* The data *
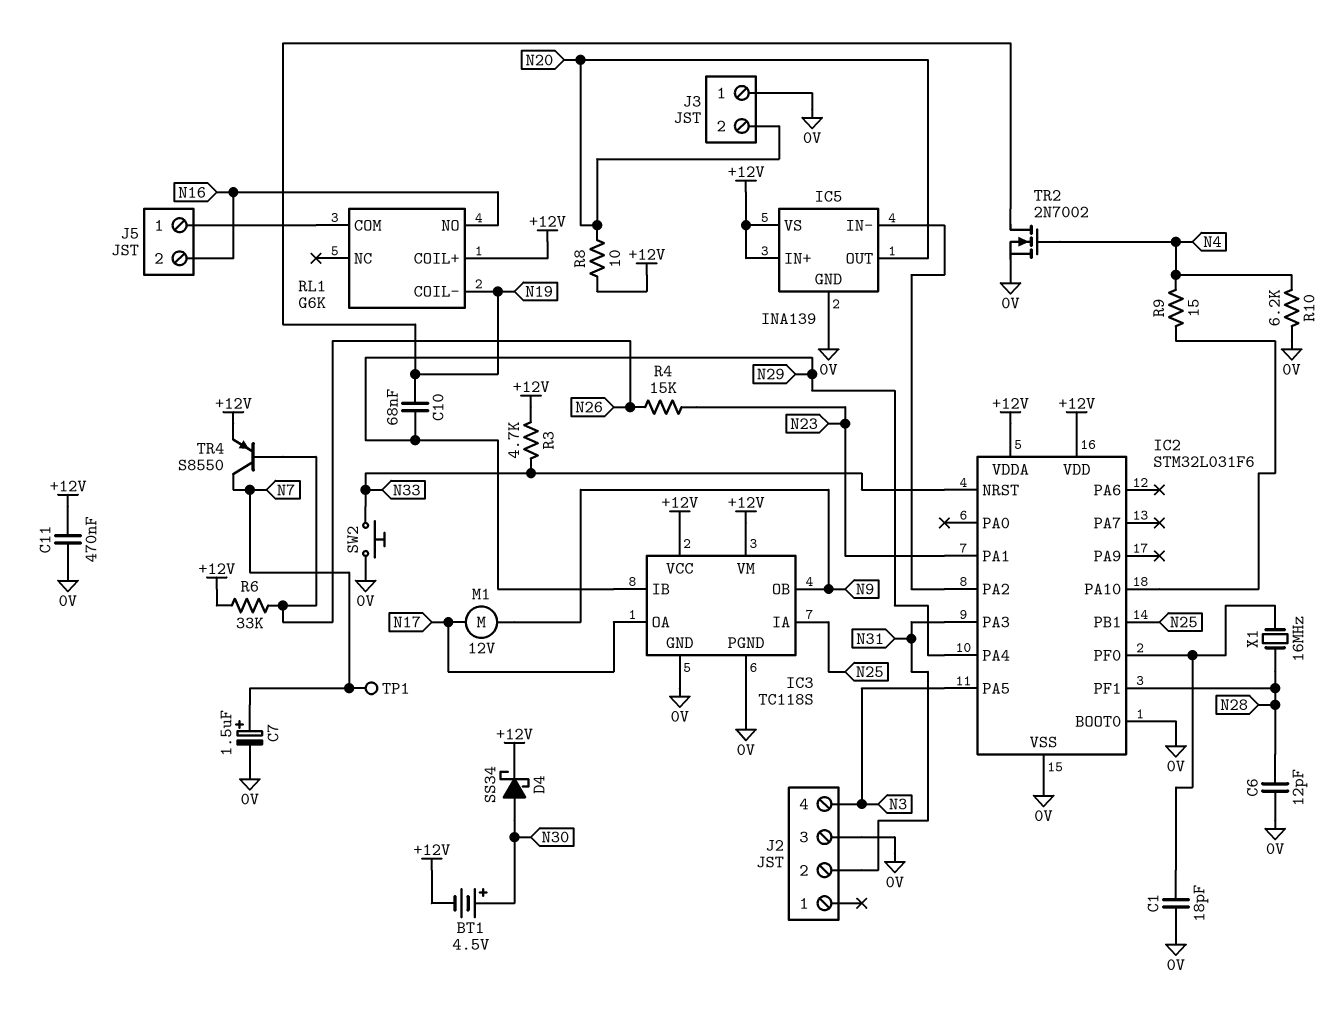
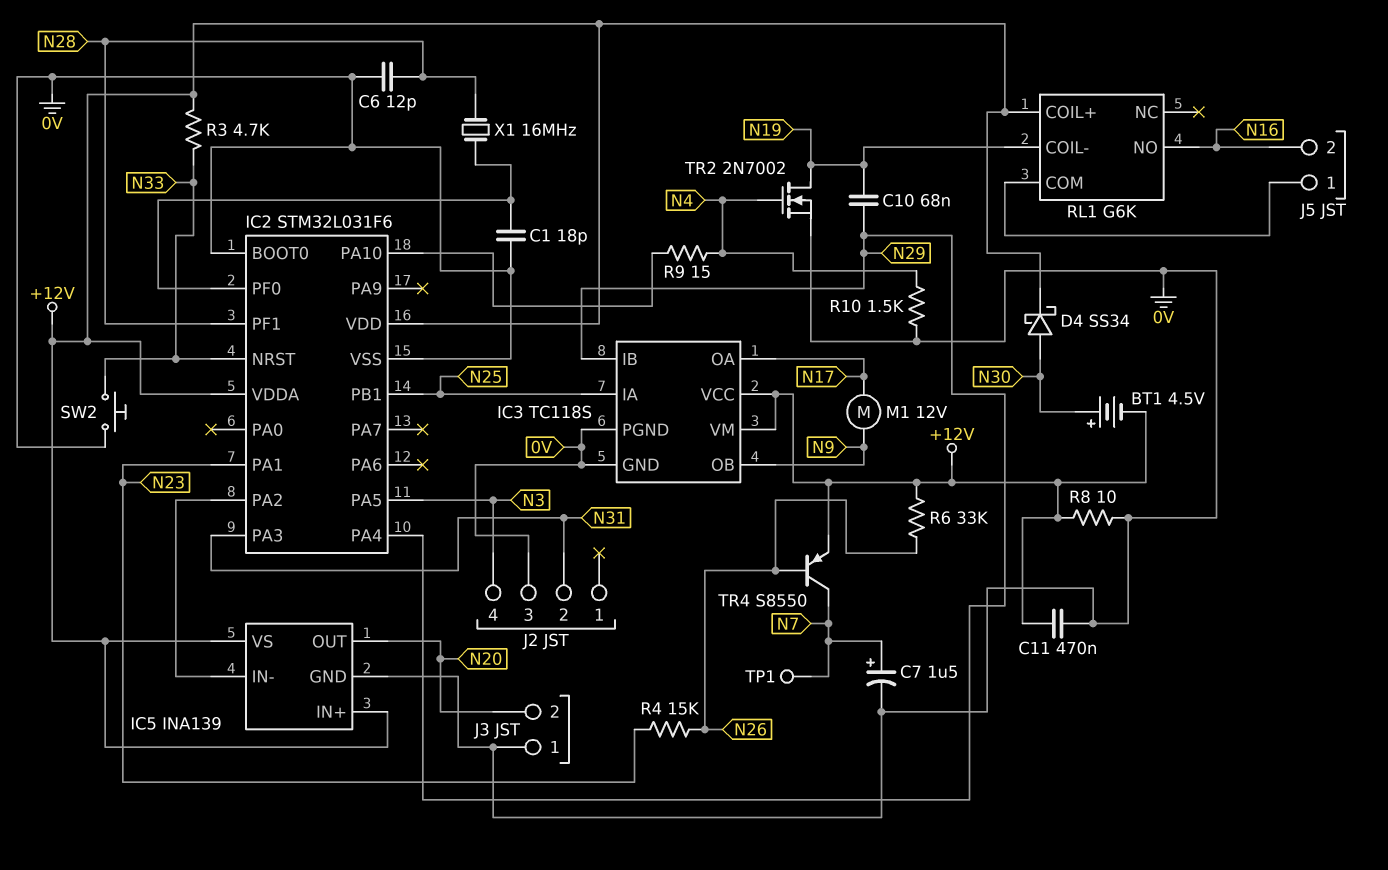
R8: 10 (+12V, N20) -> 10 (+12V, 0V)
R10: 6.2k (0V, N4) -> 1.5k (0V, N4)

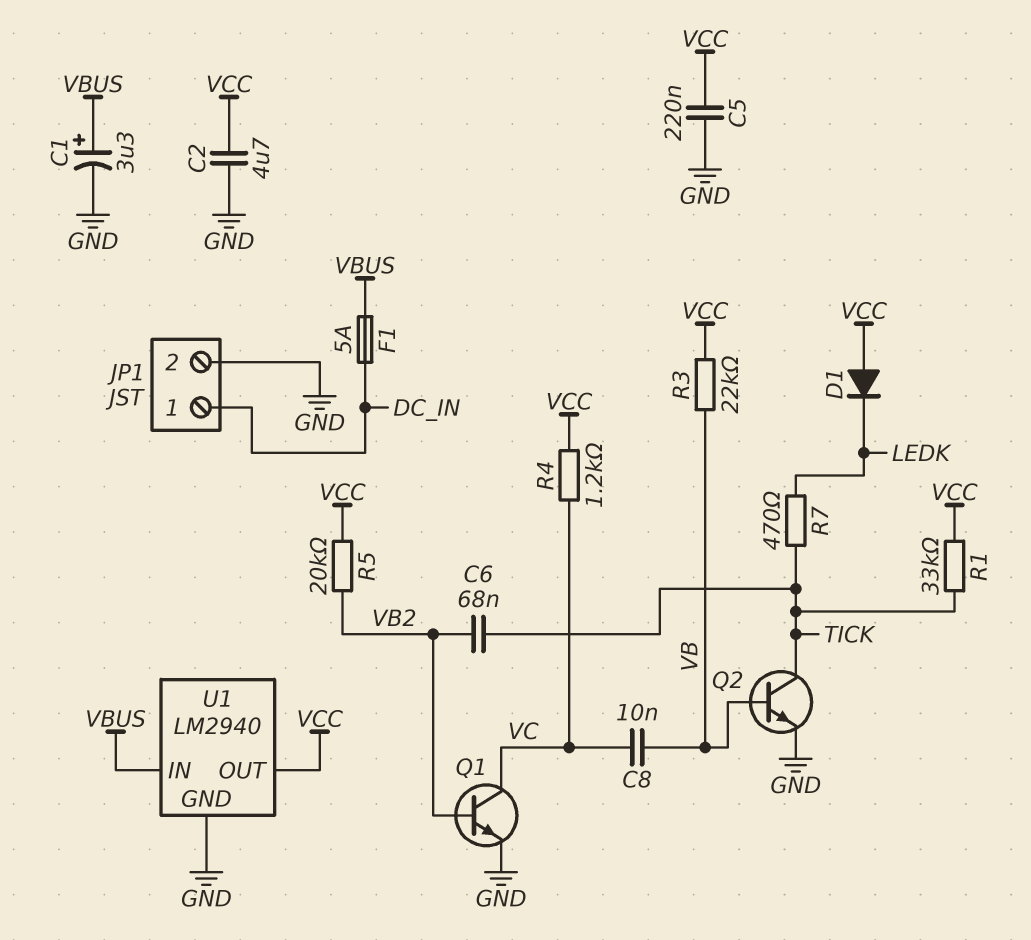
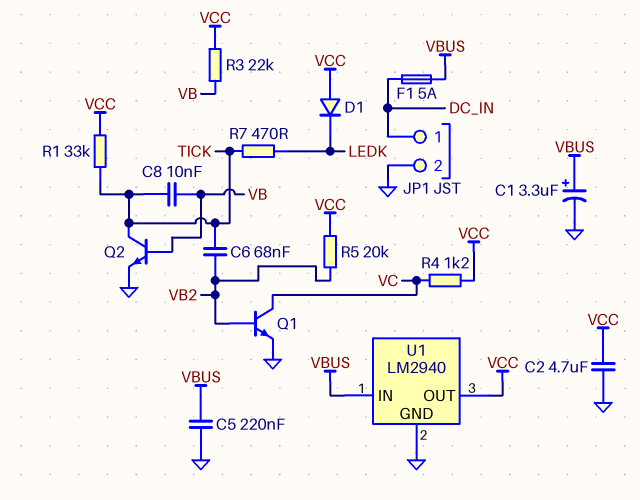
C5: 220nF (GND, VCC) -> 220nF (GND, VBUS)
C8: 10nF (VB, VC) -> 10nF (TICK, VB)

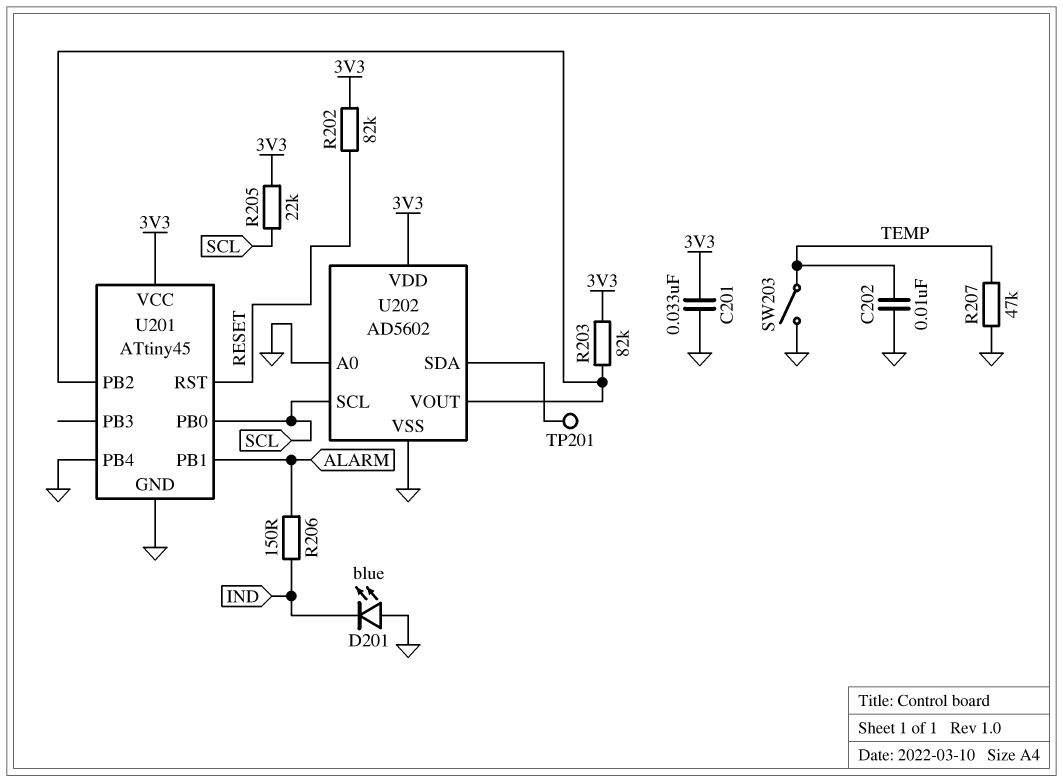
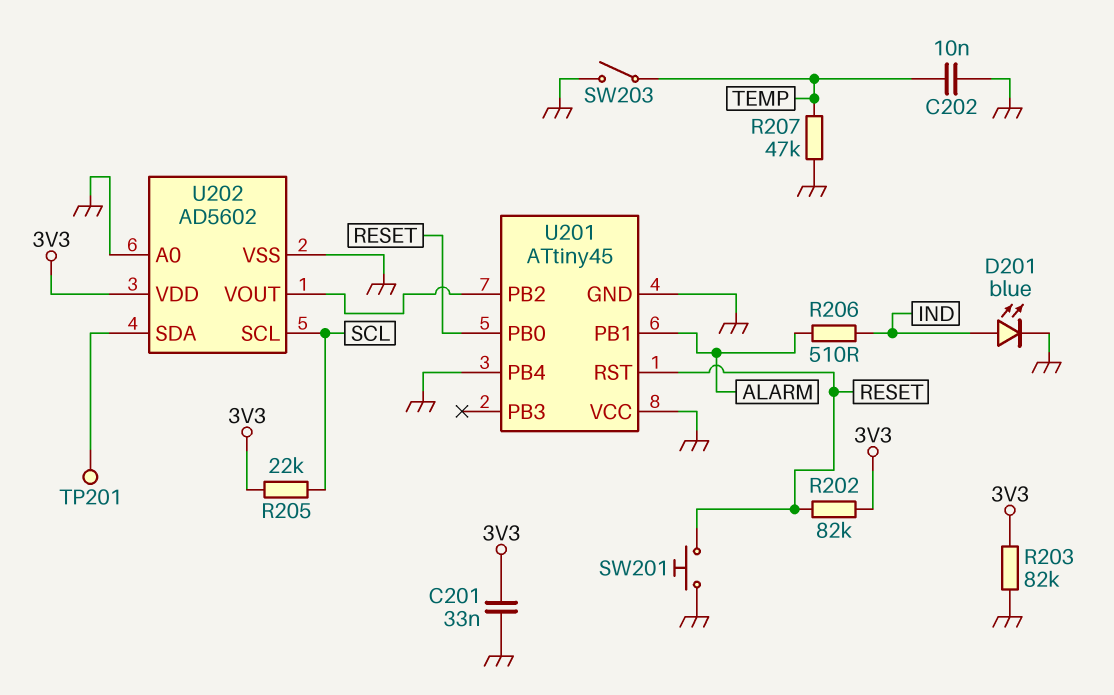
D201: LED blue (A GND, K IND) -> LED blue (A IND, K GND)
R203: 82k (3V3, U201/PB2) -> 82k (3V3, GND)
R206: 150 (ALARM, IND) -> 510 (ALARM, IND)
SW201: none -> button (GND, RESET)
U201 pin PB0: SCL -> RESET
U201 pin VCC: 3V3 -> GND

* What you have to do *
Drop the images and repeat the data exactly.

* Response to this task *
R8: 10 (+12V, N20) -> 10 (+12V, 0V)
R10: 6.2k (0V, N4) -> 1.5k (0V, N4)

C5: 220nF (GND, VCC) -> 220nF (GND, VBUS)
C8: 10nF (VB, VC) -> 10nF (TICK, VB)

D201: LED blue (A GND, K IND) -> LED blue (A IND, K GND)
R203: 82k (3V3, U201/PB2) -> 82k (3V3, GND)
R206: 150 (ALARM, IND) -> 510 (ALARM, IND)
SW201: none -> button (GND, RESET)
U201 pin PB0: SCL -> RESET
U201 pin VCC: 3V3 -> GND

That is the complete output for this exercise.